### Your objective
Images do not belong in the copy. Set down all the entries exactly.

----- Data for this task

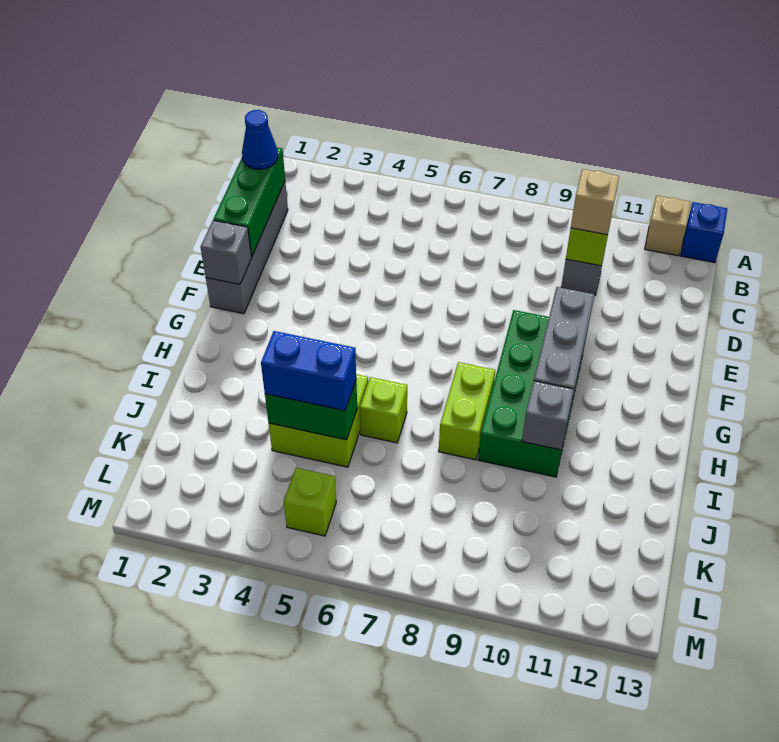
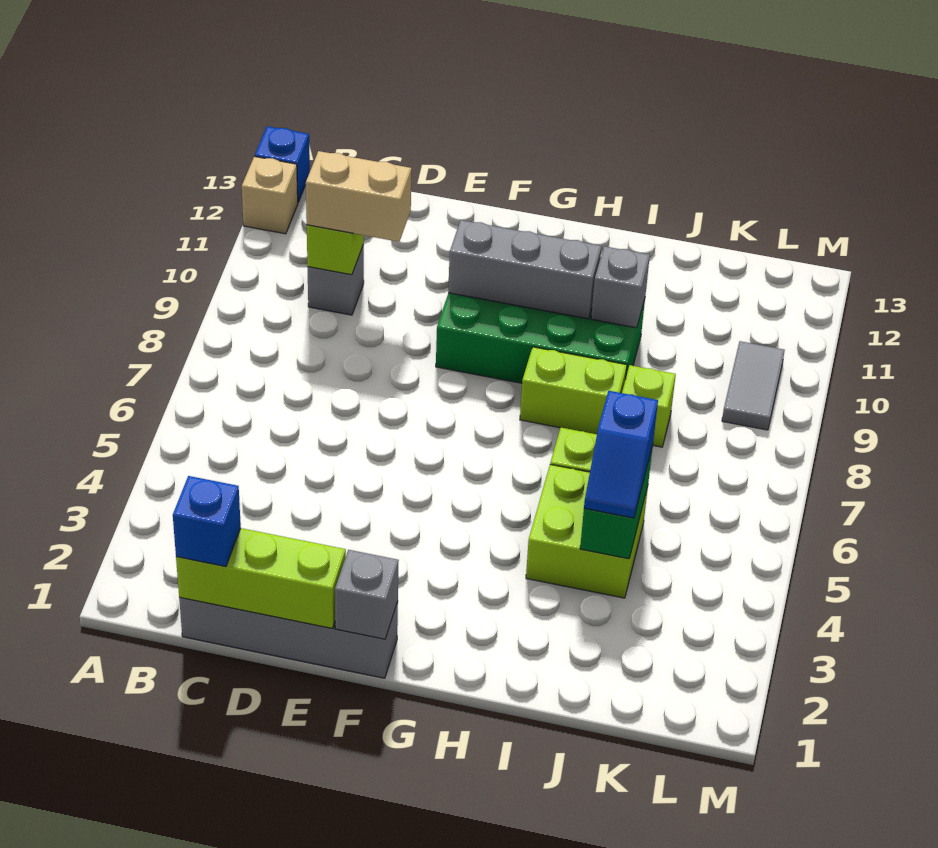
green 1x3 brick [213,147,285,257] -> lime 1x3 brick [176,528,346,629]
blue 1x1 cone [242,110,278,169] -> blue 1x1 brick [173,476,241,567]
tan 1x1 brick [571,169,619,235] -> tan 1x2 brick [306,151,412,242]
blue 1x2 brick [261,331,356,411] -> blue 1x2 slope [584,391,658,518]
lime 1x1 brick [284,468,336,536] -> lime 1x1 brick moved to [622,365,676,447]
none -> grey 1x2 tile [722,341,785,430]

----------

### Written response
green 1x3 brick [213,147,285,257] -> lime 1x3 brick [176,528,346,629]
blue 1x1 cone [242,110,278,169] -> blue 1x1 brick [173,476,241,567]
tan 1x1 brick [571,169,619,235] -> tan 1x2 brick [306,151,412,242]
blue 1x2 brick [261,331,356,411] -> blue 1x2 slope [584,391,658,518]
lime 1x1 brick [284,468,336,536] -> lime 1x1 brick moved to [622,365,676,447]
none -> grey 1x2 tile [722,341,785,430]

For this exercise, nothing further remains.